● **Prompt**
Go to the line in the entries below that holds "camera: 90 degrees right, 0 degrees up" and repeat exactly from there through the line that holds "(385, 171) = (401, 280): grey", inclusive.

● **Stored data**
-------------------------

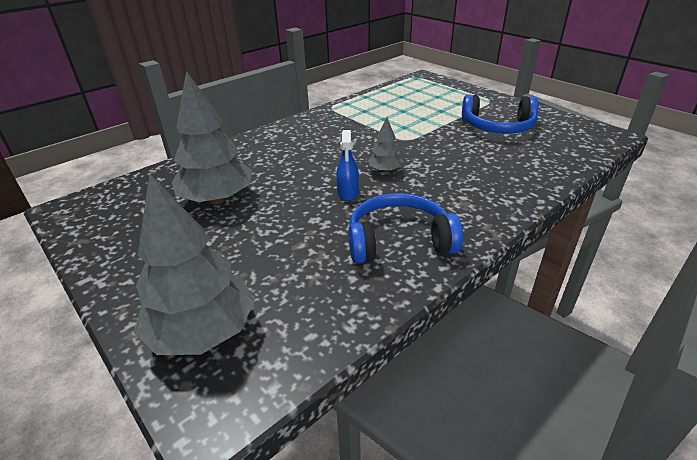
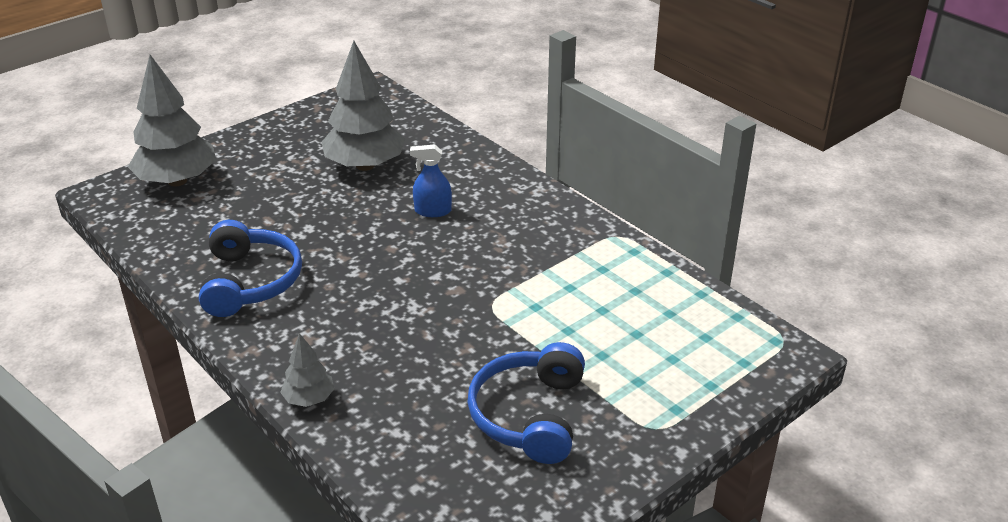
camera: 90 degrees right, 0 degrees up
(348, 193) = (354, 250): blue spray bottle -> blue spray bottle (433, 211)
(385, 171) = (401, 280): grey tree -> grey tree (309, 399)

-------------------------

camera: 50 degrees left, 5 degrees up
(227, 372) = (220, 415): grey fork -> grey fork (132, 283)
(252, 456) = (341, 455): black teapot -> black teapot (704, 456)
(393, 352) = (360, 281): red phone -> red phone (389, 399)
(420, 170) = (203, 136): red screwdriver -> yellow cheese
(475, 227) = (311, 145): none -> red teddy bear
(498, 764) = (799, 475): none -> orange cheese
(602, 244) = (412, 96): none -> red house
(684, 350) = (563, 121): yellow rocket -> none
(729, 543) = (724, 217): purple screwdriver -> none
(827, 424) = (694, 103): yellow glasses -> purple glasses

-------------------------

● **The completed task**
camera: 90 degrees right, 0 degrees up
(348, 193) = (354, 250): blue spray bottle -> blue spray bottle (433, 211)
(385, 171) = (401, 280): grey tree -> grey tree (309, 399)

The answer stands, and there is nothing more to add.